## Exercise goal
Reproduce exactly the lines beginning with the line that contains "(461, 171) = (391, 197): none" and ending at the final line of the material below.

## Material provided
▼

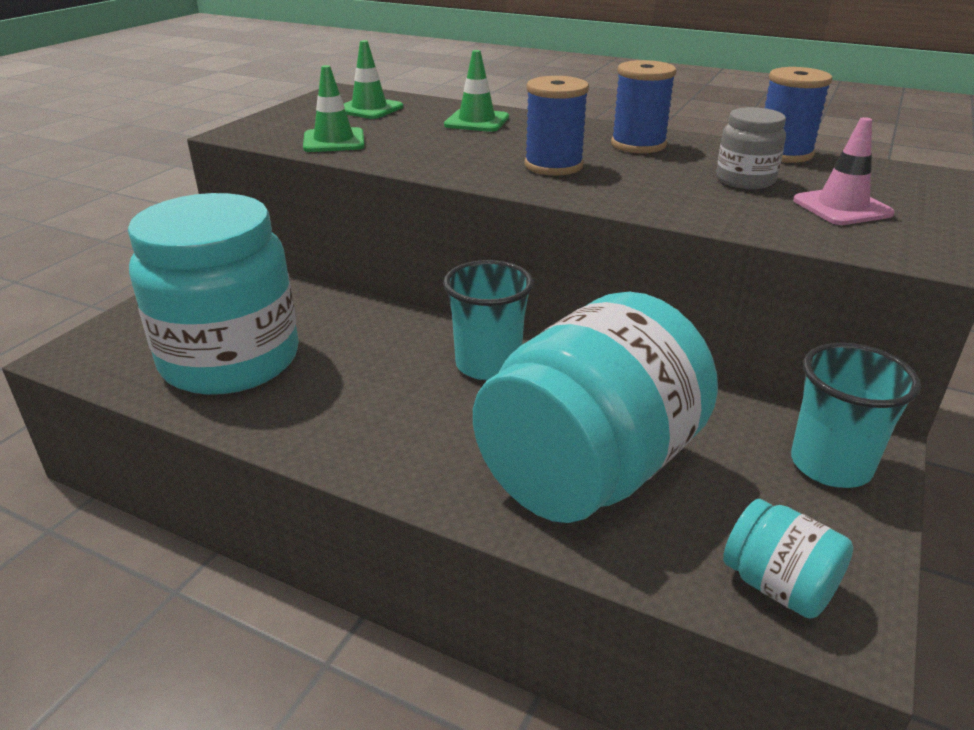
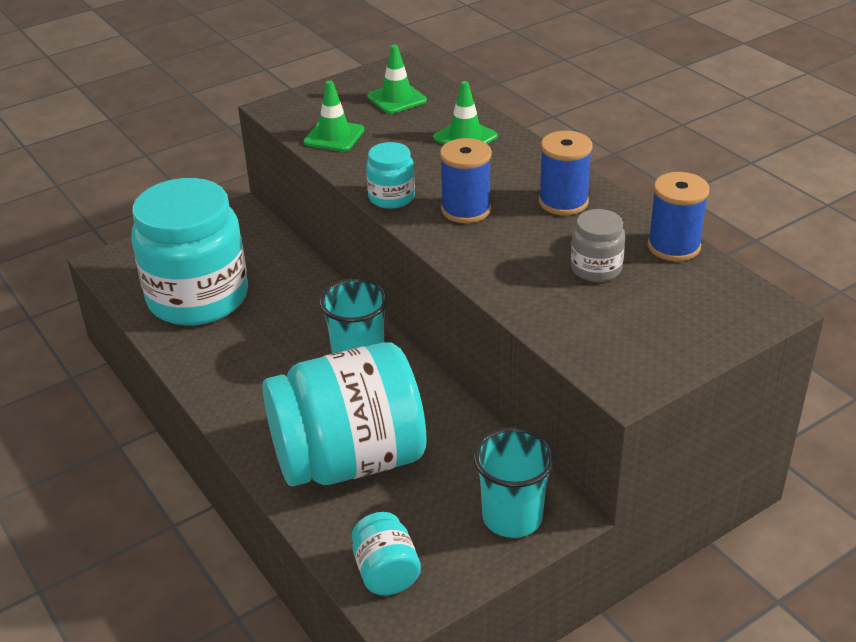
camera: 30 degrees right, 5 degrees up
(461, 171) = (391, 197): none -> turquoise jar
(842, 207) = (632, 320): pink traffic cone -> none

▲

## Solution
(461, 171) = (391, 197): none -> turquoise jar
(842, 207) = (632, 320): pink traffic cone -> none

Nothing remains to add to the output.